### Task goal
Write out every entry precisely as given, leaving the pictures out.

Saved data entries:
• • • • • • •

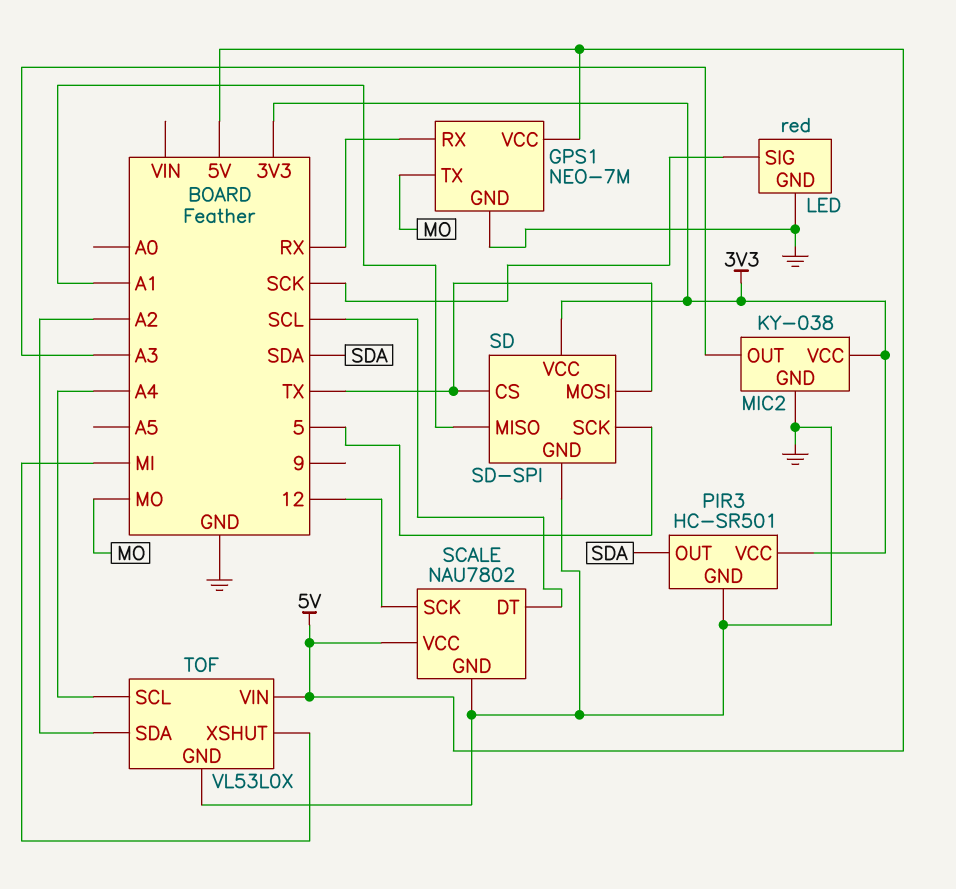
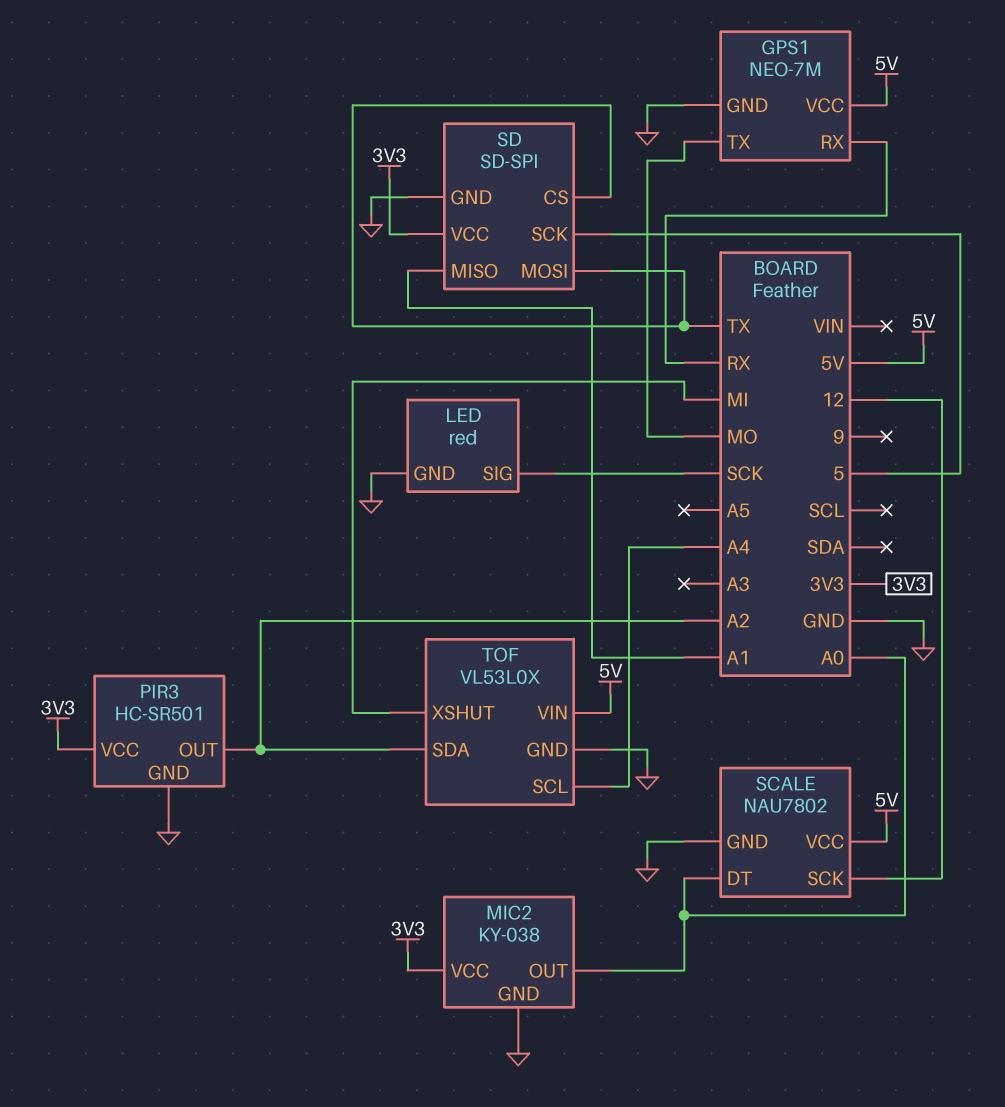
MIC2 pin OUT: A3 -> A0
PIR3 pin OUT: SDA -> A2
SCALE pin DT: SCL -> A0

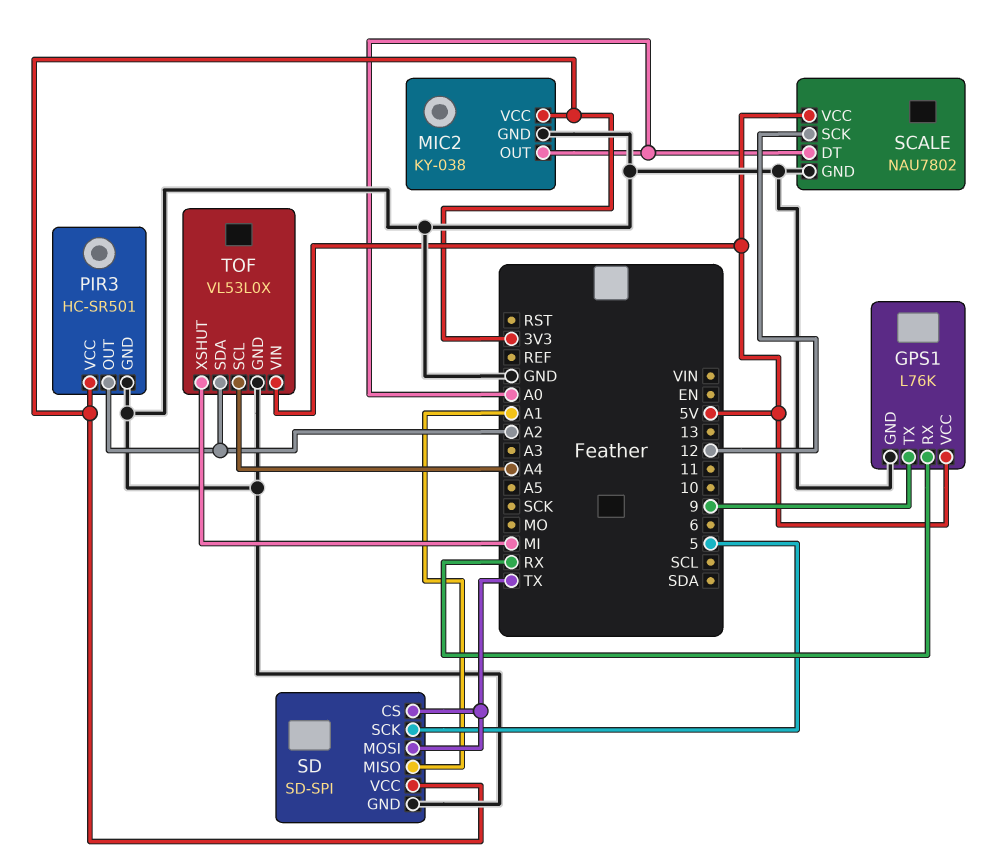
GPS1: NEO-7M -> L76K
GPS1 pin TX: MO -> 9
LED: red -> none
LED pin GND: GND -> none
LED pin SIG: SCK -> none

• • • • • • •

### Written response
MIC2 pin OUT: A3 -> A0
PIR3 pin OUT: SDA -> A2
SCALE pin DT: SCL -> A0

GPS1: NEO-7M -> L76K
GPS1 pin TX: MO -> 9
LED: red -> none
LED pin GND: GND -> none
LED pin SIG: SCK -> none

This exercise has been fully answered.